[Stored items]
⁂
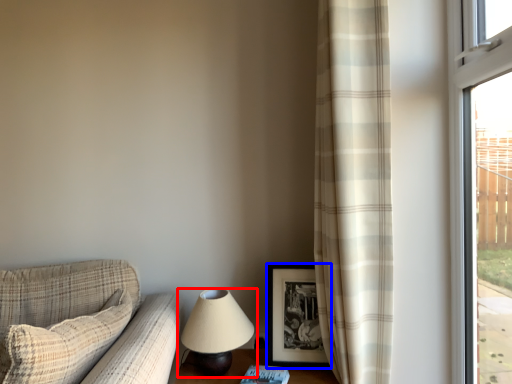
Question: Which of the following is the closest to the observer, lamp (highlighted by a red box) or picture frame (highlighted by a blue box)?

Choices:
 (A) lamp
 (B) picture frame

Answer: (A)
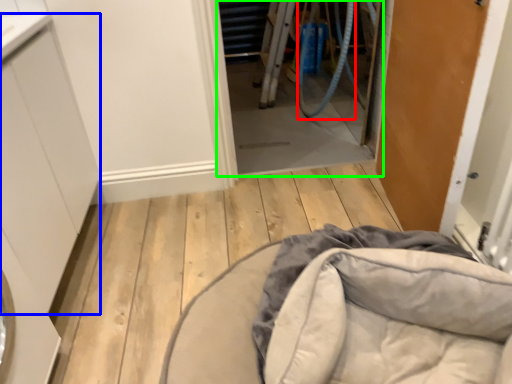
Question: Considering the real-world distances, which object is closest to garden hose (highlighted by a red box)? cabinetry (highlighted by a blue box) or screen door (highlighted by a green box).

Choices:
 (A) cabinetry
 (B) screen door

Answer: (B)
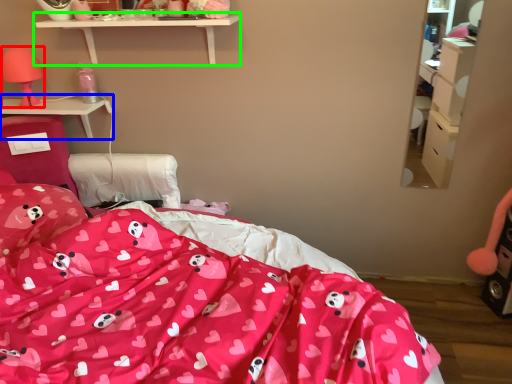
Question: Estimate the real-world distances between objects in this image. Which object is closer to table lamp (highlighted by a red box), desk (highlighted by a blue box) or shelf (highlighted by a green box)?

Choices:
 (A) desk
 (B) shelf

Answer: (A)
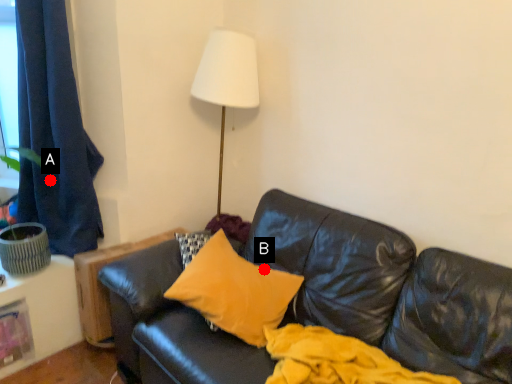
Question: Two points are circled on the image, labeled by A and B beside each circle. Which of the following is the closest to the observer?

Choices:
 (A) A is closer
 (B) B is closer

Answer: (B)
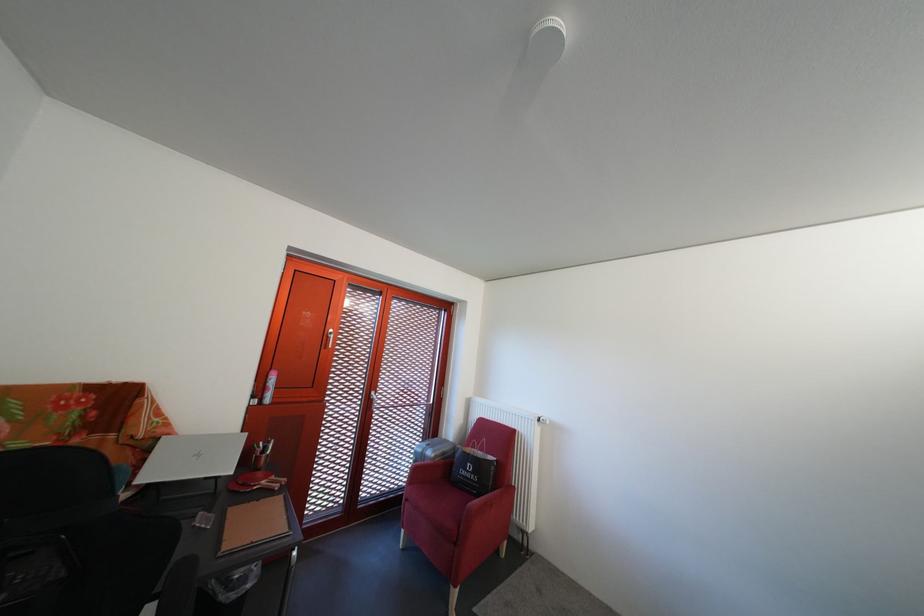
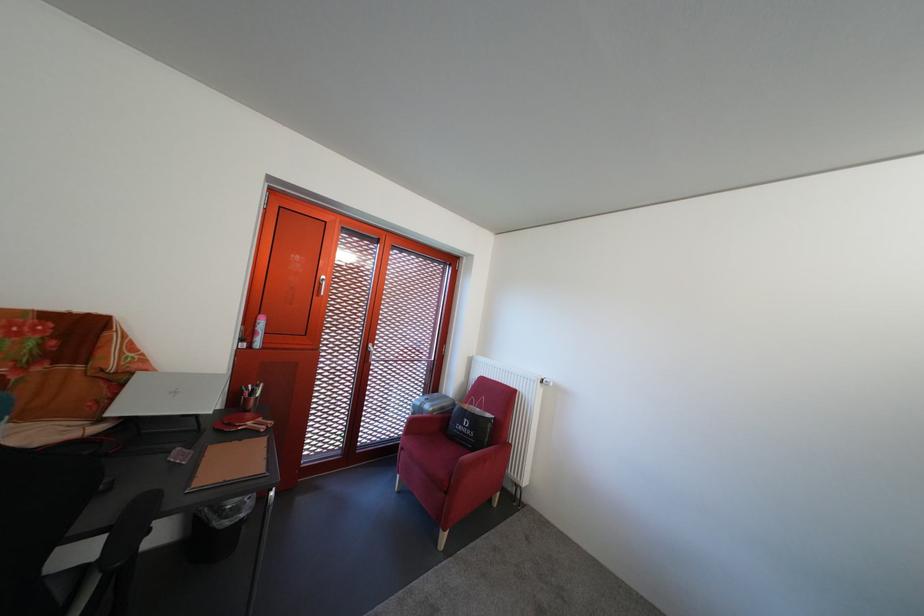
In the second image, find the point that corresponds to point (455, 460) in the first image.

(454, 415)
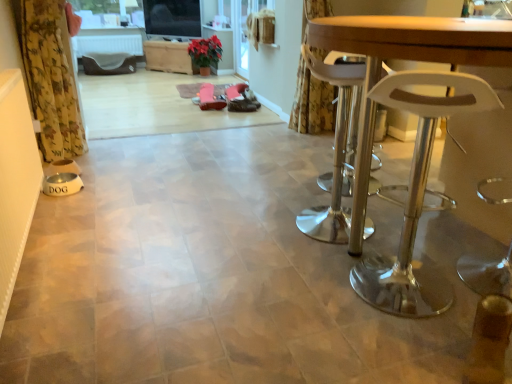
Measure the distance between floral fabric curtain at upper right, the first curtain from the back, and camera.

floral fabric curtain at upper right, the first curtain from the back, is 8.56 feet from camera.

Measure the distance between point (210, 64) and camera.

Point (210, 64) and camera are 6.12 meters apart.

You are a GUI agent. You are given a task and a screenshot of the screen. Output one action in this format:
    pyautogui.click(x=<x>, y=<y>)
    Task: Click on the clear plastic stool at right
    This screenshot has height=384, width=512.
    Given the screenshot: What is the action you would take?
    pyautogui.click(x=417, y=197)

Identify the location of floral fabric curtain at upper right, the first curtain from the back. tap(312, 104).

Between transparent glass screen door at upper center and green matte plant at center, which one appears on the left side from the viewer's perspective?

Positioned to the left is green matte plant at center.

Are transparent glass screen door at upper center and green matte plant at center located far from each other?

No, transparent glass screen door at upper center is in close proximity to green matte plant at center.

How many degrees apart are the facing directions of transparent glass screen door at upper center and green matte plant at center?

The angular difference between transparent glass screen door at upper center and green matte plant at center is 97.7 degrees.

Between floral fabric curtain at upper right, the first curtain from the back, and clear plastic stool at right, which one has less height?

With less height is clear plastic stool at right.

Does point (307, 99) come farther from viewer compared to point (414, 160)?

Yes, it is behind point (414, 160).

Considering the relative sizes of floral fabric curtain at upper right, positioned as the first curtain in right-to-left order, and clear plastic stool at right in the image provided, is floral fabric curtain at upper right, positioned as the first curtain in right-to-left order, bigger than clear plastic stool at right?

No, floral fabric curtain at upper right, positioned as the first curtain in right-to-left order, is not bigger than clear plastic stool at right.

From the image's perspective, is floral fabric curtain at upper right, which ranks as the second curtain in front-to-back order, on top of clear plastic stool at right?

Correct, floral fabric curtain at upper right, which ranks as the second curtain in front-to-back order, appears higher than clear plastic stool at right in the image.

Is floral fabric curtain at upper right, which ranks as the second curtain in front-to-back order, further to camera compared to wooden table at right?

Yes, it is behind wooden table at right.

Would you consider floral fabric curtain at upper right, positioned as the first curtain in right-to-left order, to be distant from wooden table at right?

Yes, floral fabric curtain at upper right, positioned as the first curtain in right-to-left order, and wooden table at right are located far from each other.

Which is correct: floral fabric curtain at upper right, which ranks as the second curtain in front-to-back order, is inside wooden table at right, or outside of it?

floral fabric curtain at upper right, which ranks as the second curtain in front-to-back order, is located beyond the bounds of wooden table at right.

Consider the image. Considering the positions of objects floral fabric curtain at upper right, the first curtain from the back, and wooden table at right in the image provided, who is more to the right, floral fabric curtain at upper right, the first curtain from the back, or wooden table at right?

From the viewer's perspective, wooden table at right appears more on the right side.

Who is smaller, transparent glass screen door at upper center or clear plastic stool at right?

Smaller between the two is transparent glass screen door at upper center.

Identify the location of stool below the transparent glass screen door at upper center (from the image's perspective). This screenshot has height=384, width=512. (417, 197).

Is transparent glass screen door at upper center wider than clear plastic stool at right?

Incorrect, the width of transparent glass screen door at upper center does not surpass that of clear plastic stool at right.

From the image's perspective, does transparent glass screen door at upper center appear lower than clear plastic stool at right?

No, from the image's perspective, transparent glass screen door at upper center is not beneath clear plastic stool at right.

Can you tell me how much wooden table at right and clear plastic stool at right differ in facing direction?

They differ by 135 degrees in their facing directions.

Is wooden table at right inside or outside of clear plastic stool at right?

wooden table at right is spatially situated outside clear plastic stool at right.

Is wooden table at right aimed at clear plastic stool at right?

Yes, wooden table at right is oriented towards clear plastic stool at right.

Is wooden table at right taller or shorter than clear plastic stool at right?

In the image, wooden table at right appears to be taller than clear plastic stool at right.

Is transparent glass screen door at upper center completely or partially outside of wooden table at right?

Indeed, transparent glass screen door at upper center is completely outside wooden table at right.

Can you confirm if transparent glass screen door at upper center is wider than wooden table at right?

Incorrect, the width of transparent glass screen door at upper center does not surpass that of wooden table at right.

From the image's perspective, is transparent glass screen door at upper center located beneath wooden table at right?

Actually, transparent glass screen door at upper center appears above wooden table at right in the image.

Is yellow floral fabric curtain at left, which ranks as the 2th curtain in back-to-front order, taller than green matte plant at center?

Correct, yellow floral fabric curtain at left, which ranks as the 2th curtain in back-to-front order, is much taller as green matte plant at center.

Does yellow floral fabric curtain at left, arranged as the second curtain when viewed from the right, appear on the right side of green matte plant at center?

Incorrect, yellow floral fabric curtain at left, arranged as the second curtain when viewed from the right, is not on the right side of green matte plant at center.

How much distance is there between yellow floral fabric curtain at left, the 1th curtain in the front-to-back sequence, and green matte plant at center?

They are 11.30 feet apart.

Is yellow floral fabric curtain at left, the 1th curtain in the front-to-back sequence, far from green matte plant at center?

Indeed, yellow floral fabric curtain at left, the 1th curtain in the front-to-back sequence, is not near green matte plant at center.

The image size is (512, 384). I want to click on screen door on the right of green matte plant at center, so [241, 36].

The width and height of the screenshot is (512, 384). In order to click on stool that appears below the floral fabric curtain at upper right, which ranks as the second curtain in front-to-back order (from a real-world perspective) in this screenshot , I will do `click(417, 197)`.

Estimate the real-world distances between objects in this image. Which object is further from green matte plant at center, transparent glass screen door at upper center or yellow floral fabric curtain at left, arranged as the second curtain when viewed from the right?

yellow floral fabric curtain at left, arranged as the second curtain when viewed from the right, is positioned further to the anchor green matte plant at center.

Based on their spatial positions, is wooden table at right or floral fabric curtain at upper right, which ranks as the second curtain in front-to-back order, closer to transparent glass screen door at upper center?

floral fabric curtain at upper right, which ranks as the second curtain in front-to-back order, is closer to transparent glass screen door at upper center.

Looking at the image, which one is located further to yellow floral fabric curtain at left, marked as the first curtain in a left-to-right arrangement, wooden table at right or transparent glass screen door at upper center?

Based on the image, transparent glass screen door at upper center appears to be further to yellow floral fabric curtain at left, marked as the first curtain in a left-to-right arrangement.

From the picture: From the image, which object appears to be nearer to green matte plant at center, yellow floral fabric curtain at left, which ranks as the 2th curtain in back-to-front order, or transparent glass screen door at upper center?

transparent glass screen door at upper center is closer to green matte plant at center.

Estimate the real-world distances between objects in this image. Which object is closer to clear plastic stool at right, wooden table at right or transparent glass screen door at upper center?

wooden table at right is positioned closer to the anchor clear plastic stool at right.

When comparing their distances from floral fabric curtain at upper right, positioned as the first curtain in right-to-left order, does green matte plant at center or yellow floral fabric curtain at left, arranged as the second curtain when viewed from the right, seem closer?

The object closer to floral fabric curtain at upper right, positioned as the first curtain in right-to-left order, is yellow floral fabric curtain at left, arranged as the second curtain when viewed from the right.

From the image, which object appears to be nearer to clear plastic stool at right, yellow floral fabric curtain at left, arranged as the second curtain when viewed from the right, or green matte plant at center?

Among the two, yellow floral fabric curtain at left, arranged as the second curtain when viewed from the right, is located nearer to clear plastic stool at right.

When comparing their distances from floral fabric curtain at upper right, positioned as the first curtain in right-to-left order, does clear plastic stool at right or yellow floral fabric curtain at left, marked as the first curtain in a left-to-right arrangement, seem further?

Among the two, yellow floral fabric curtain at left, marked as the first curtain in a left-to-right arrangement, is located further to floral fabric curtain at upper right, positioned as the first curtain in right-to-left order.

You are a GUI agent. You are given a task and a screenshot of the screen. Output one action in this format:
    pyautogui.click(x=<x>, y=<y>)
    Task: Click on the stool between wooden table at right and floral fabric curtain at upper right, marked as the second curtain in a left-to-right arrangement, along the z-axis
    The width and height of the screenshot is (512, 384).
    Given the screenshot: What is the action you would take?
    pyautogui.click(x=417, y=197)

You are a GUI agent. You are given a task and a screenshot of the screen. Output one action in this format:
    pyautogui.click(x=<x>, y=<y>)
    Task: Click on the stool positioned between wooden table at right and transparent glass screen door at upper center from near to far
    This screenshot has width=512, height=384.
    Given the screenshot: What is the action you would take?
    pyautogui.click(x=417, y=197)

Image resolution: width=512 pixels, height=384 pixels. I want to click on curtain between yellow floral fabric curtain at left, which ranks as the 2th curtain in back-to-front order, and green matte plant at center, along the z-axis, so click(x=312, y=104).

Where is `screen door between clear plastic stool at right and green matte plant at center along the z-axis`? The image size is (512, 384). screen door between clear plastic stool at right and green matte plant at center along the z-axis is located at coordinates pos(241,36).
⁂
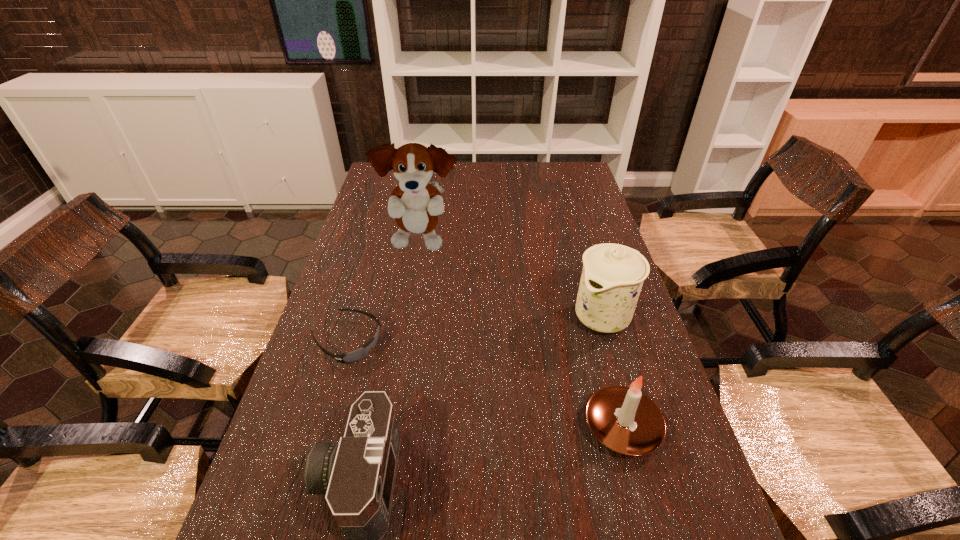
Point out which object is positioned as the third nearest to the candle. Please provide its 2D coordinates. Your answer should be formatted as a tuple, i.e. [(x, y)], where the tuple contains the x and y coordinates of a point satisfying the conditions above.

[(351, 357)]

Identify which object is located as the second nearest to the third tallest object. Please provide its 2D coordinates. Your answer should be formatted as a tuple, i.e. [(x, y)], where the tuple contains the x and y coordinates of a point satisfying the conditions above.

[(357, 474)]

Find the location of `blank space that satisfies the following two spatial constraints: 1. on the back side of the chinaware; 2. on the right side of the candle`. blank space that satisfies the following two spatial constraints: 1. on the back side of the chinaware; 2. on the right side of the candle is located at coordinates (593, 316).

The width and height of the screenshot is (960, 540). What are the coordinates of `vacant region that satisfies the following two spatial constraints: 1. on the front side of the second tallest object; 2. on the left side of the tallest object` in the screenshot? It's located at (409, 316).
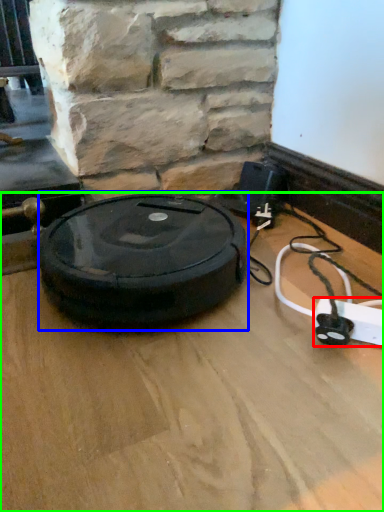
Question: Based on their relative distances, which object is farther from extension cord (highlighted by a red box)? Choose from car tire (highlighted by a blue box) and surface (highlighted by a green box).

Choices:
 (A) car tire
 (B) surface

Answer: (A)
⁂
* _Work instruction_
Rewrite the rows starting at the line containing "Who is smaller, transparent" and ending at the line containing "They differ by", with "clear plastic stool" replaced by "clear acrylic stool" and everything else left unchanged.

* _Answer to this problem_
Who is smaller, transparent glass screen door at upper center or clear acrylic stool at right?

Smaller between the two is transparent glass screen door at upper center.

Identify the location of stool below the transparent glass screen door at upper center (from the image's perspective). This screenshot has height=384, width=512. (417, 197).

Is transparent glass screen door at upper center wider than clear acrylic stool at right?

Incorrect, the width of transparent glass screen door at upper center does not surpass that of clear acrylic stool at right.

From the image's perspective, does transparent glass screen door at upper center appear lower than clear acrylic stool at right?

No, from the image's perspective, transparent glass screen door at upper center is not beneath clear acrylic stool at right.

Can you tell me how much wooden table at right and clear acrylic stool at right differ in facing direction?

They differ by 135 degrees in their facing directions.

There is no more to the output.